____ Data under study

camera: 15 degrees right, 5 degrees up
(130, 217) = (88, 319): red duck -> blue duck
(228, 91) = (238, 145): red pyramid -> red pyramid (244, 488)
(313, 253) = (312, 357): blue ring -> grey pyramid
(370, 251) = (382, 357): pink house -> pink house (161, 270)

________
____ Data under study

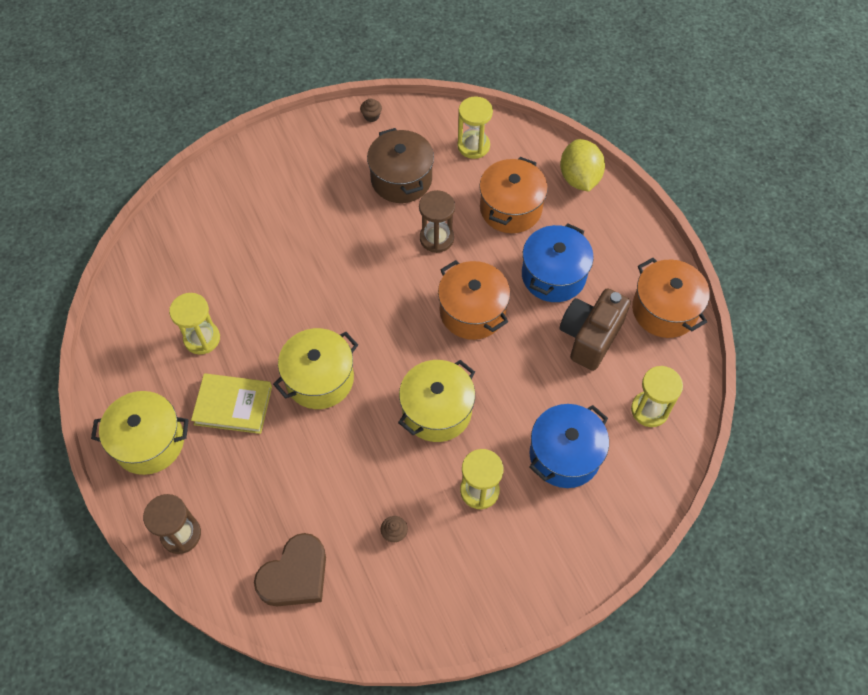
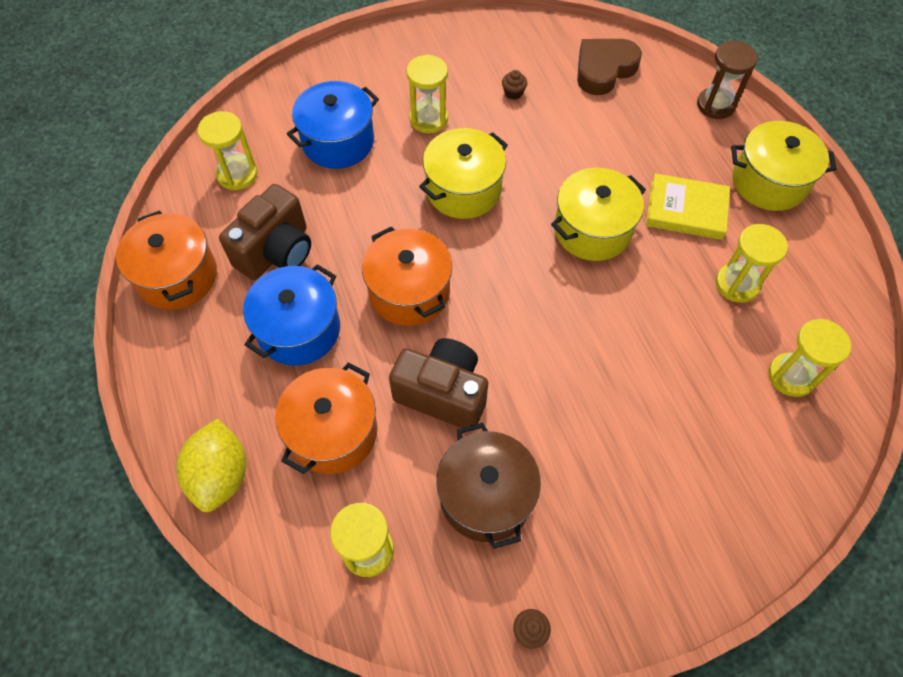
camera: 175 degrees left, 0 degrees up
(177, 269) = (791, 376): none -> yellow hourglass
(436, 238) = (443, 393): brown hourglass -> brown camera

________

*Exercise instructions:*
In these entries, some lines may contain the string "camera". Give the number of such lines and nothing more.

*Finished task:*
3